[Records from a collection]
______

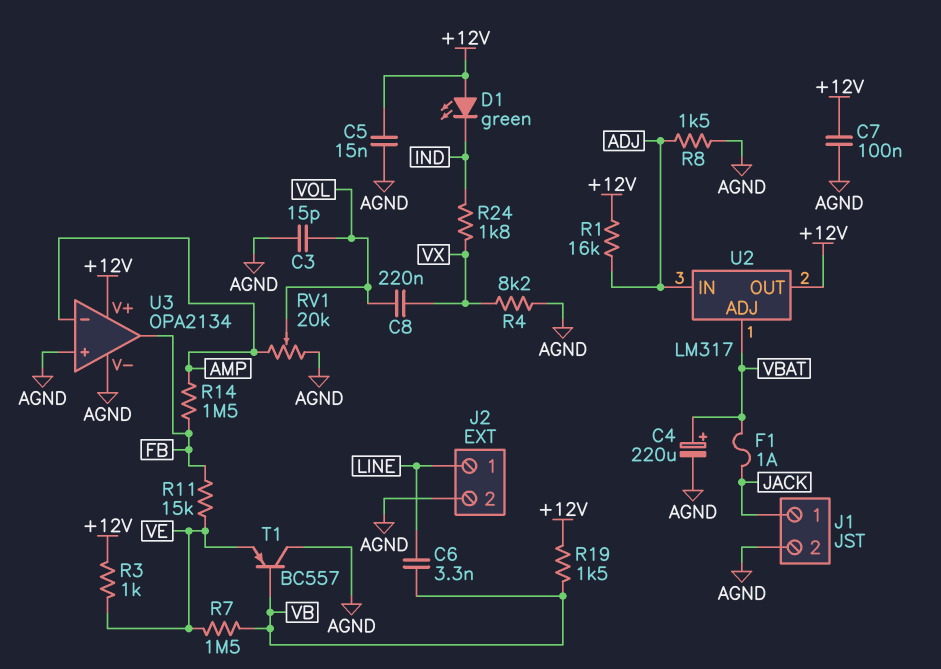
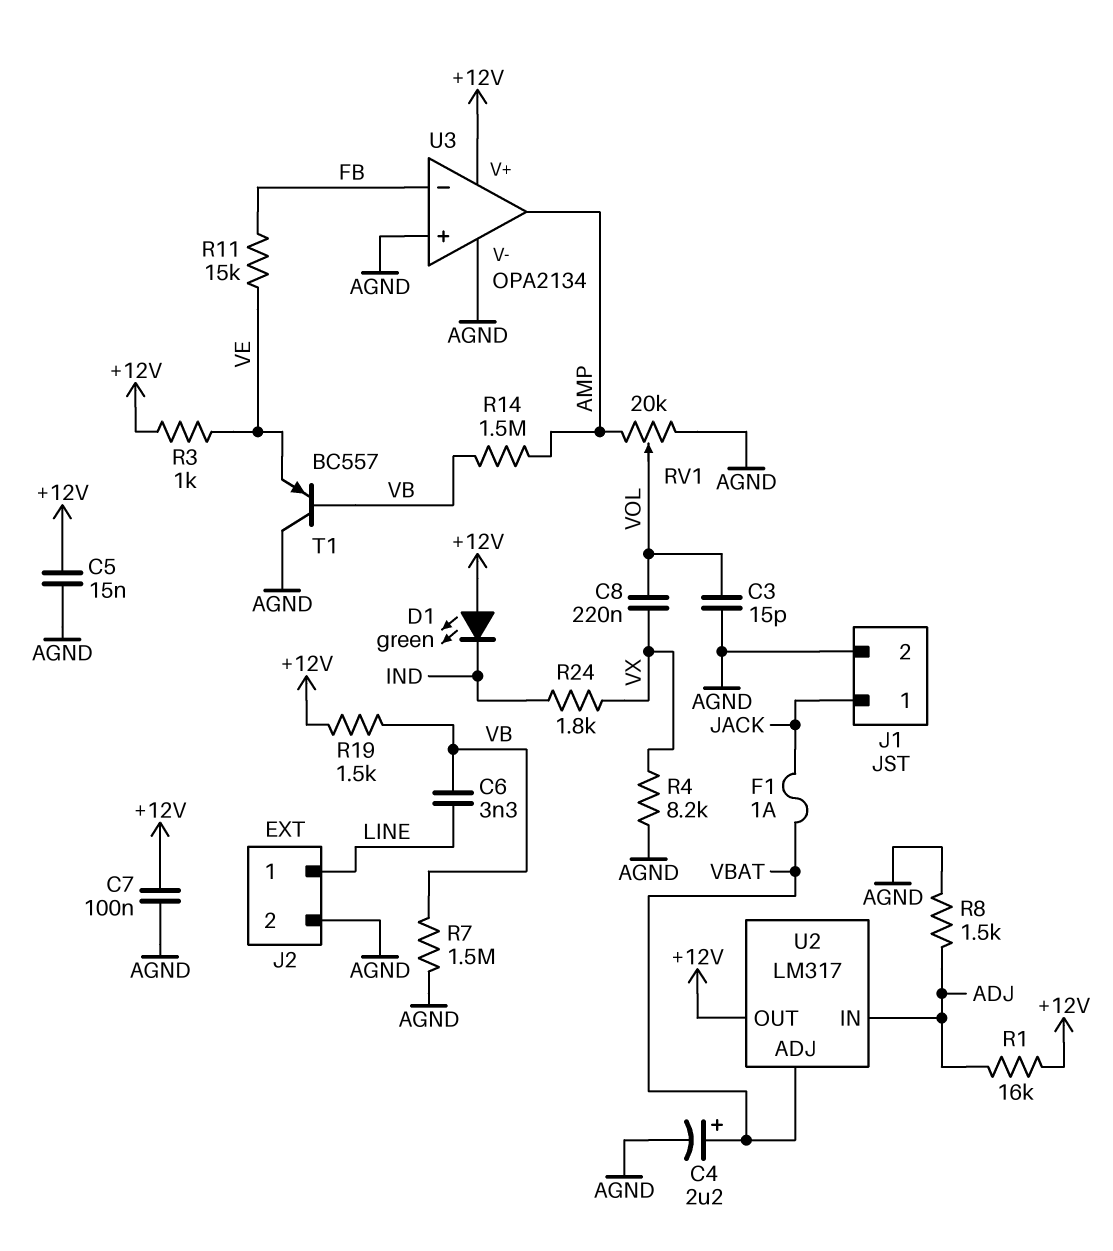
C4: 220uF (plus VBAT, minus AGND) -> 2.2uF (plus VBAT, minus AGND)
R7: 1.5M (VB, VE) -> 1.5M (AGND, VB)
R14: 1.5M (AMP, FB) -> 1.5M (AMP, VB)
U3 pin in-: AMP -> FB
U3 pin out: FB -> AMP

______

▶ [WHAT IS BEING ASKED]
Every line in the data above that contains "AGND" needs to be copied.

▶ [TASK SOLUTION]
C4: 220uF (plus VBAT, minus AGND) -> 2.2uF (plus VBAT, minus AGND)
R7: 1.5M (VB, VE) -> 1.5M (AGND, VB)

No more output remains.